Task> Output each record verbatim, with pictures left out.

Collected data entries

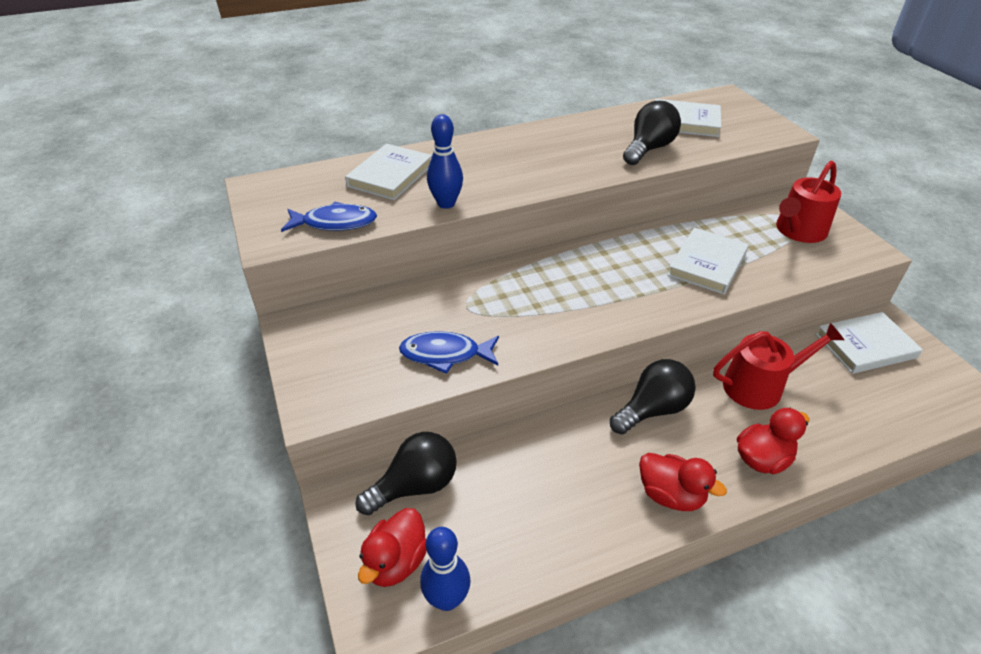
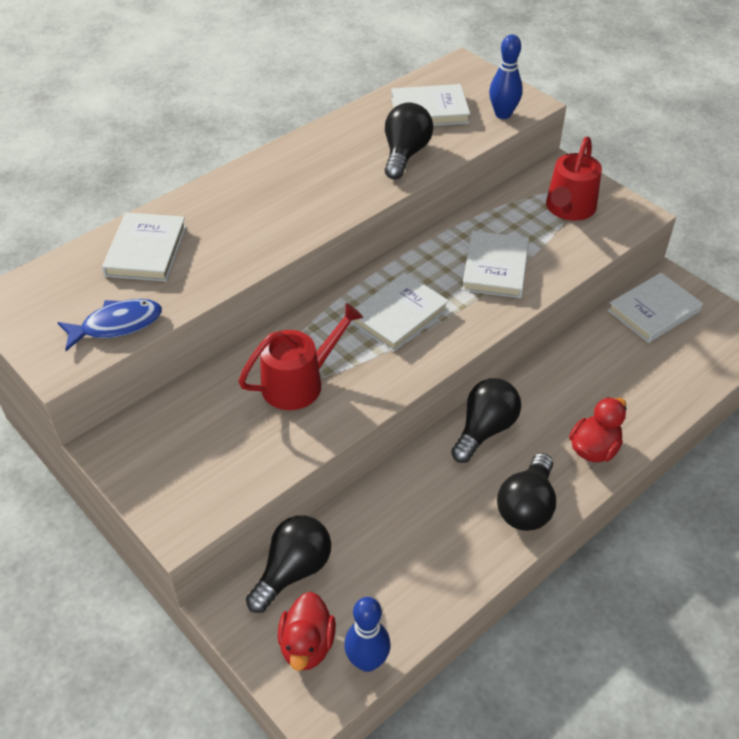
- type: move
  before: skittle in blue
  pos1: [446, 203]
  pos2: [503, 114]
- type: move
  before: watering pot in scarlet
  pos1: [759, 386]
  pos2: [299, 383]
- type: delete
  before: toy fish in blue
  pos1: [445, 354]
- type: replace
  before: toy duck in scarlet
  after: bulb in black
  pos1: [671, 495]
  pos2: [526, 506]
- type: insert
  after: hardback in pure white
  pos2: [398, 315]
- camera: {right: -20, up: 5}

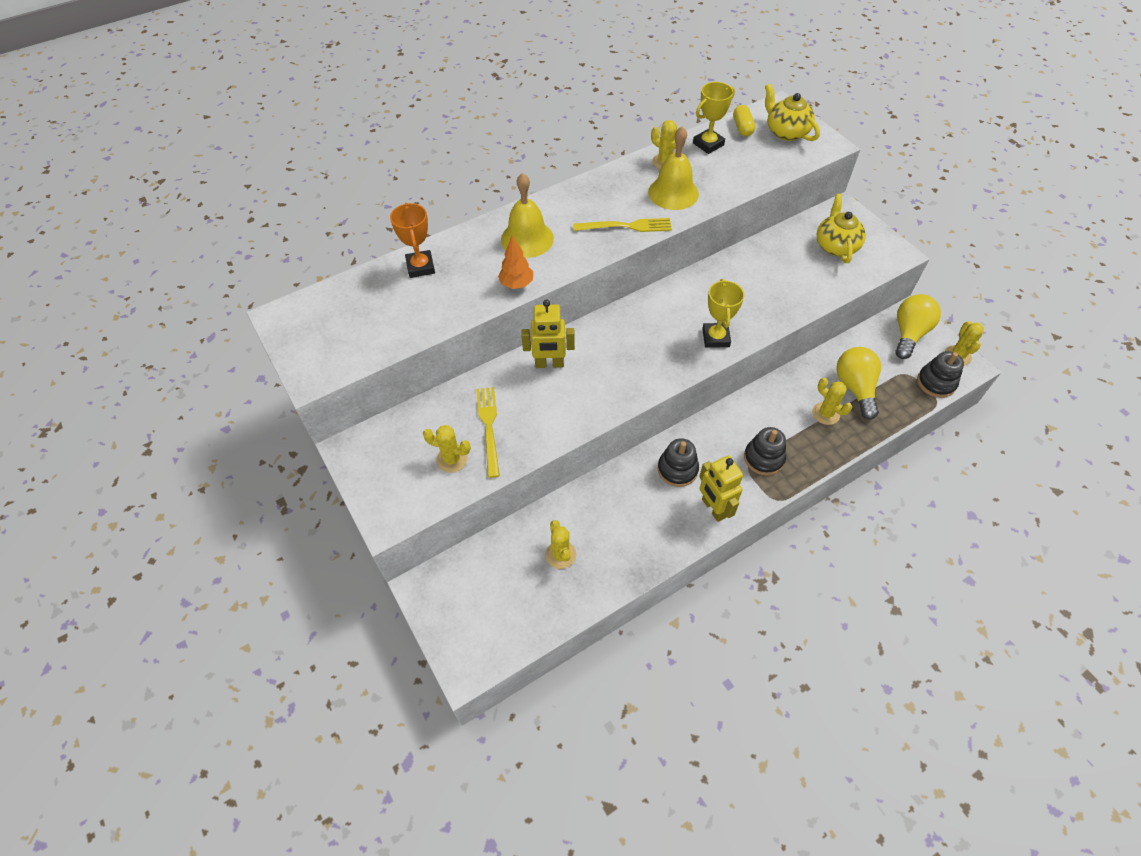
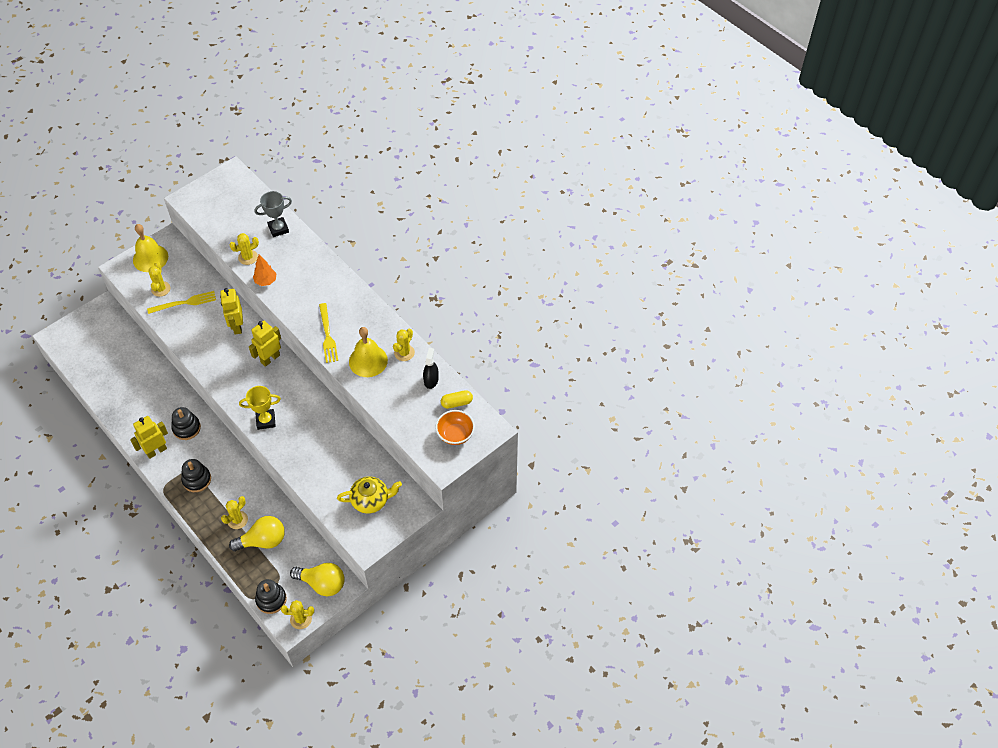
- type: replace
  before: trophy in bright yellow
  after: sprayer in black
  pos1: [708, 144]
  pos2: [431, 380]
- type: replace
  before: teapot in bright yellow
  after: bowl in orange-coloured
  pos1: [786, 132]
  pos2: [455, 434]
- type: move
  before: school bell in bright yellow
  pos1: [527, 239]
  pos2: [150, 258]
- type: recolor
  before: trophy in orange-coloured
  after: trophy in ash-grey
  pos1: [420, 267]
  pos2: [278, 229]
- type: move
  before: saguaro cactus in bright yellow
  pos1: [560, 554]
  pos2: [248, 257]
- type: insert
  after: robot figure in bright yellow
  pos2: [270, 358]
- camera: {right: 80, up: 0}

Answer to the problem>
- type: move
  before: skittle in blue
  pos1: [446, 203]
  pos2: [503, 114]
- type: move
  before: watering pot in scarlet
  pos1: [759, 386]
  pos2: [299, 383]
- type: delete
  before: toy fish in blue
  pos1: [445, 354]
- type: replace
  before: toy duck in scarlet
  after: bulb in black
  pos1: [671, 495]
  pos2: [526, 506]
- type: insert
  after: hardback in pure white
  pos2: [398, 315]
- camera: {right: -20, up: 5}

- type: replace
  before: trophy in bright yellow
  after: sprayer in black
  pos1: [708, 144]
  pos2: [431, 380]
- type: replace
  before: teapot in bright yellow
  after: bowl in orange-coloured
  pos1: [786, 132]
  pos2: [455, 434]
- type: move
  before: school bell in bright yellow
  pos1: [527, 239]
  pos2: [150, 258]
- type: recolor
  before: trophy in orange-coloured
  after: trophy in ash-grey
  pos1: [420, 267]
  pos2: [278, 229]
- type: move
  before: saguaro cactus in bright yellow
  pos1: [560, 554]
  pos2: [248, 257]
- type: insert
  after: robot figure in bright yellow
  pos2: [270, 358]
- camera: {right: 80, up: 0}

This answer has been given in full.